## Task statement
Could you find each line of the data below that contains the word "screwdriver" and copy those lines?

## Exercise input
++++++++++++++++++++
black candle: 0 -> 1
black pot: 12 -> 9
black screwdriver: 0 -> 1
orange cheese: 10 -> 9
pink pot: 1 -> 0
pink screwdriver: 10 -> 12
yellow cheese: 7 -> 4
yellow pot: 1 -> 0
++++++++++++++++++++
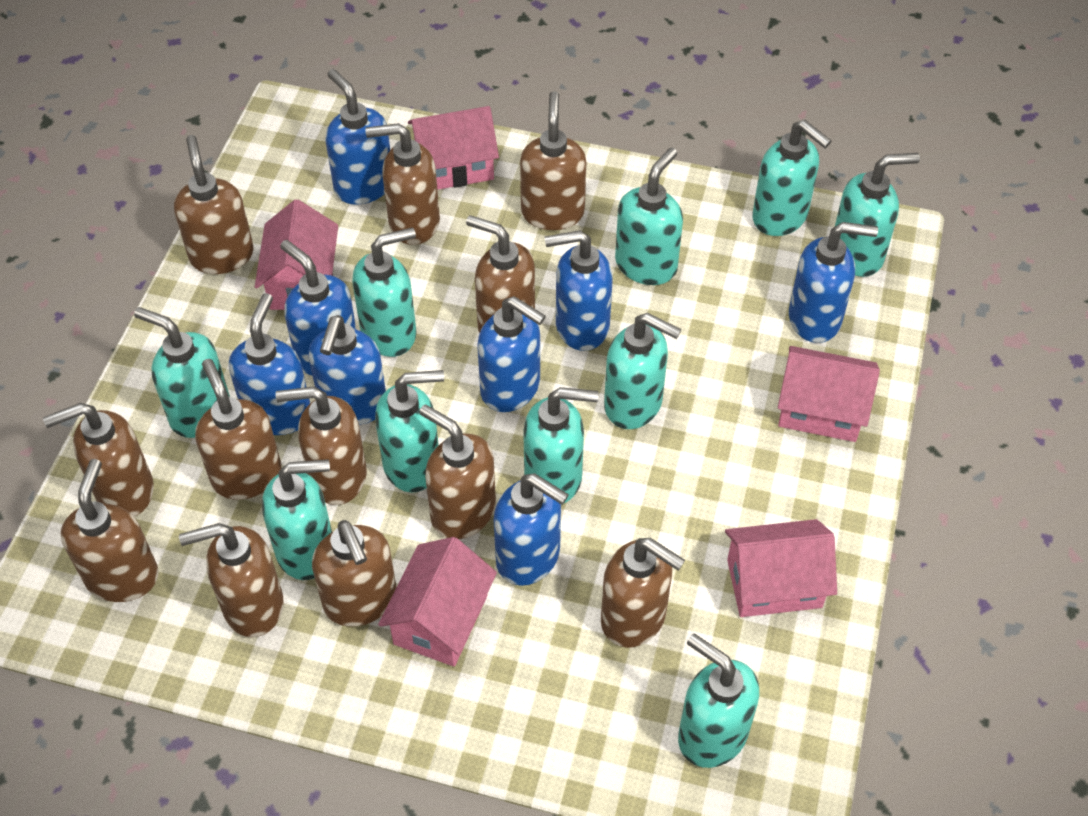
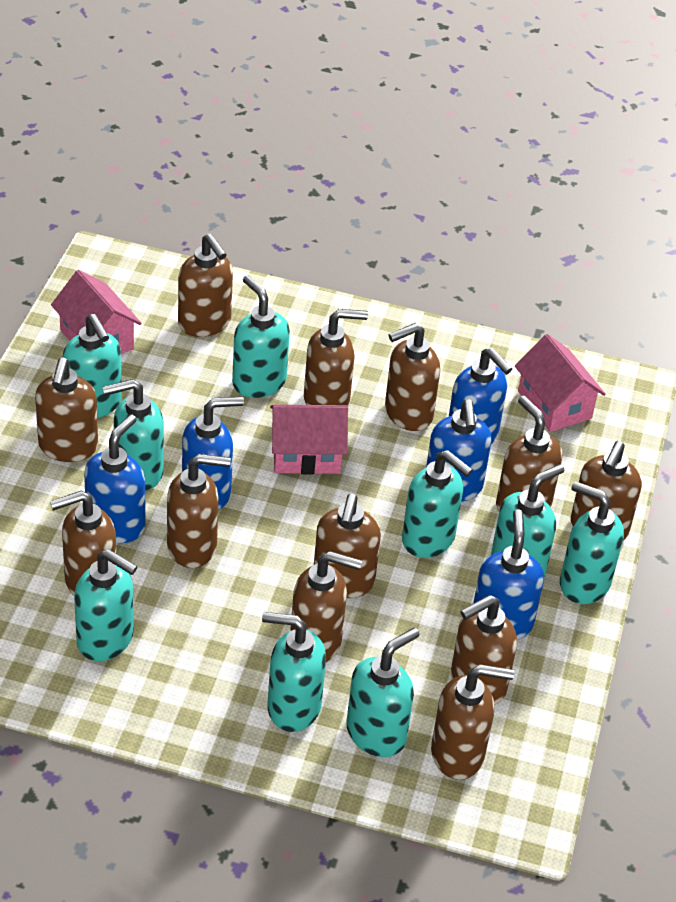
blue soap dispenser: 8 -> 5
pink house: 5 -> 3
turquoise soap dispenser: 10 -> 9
++++++++++++++++++++
## Solution
black screwdriver: 0 -> 1
pink screwdriver: 10 -> 12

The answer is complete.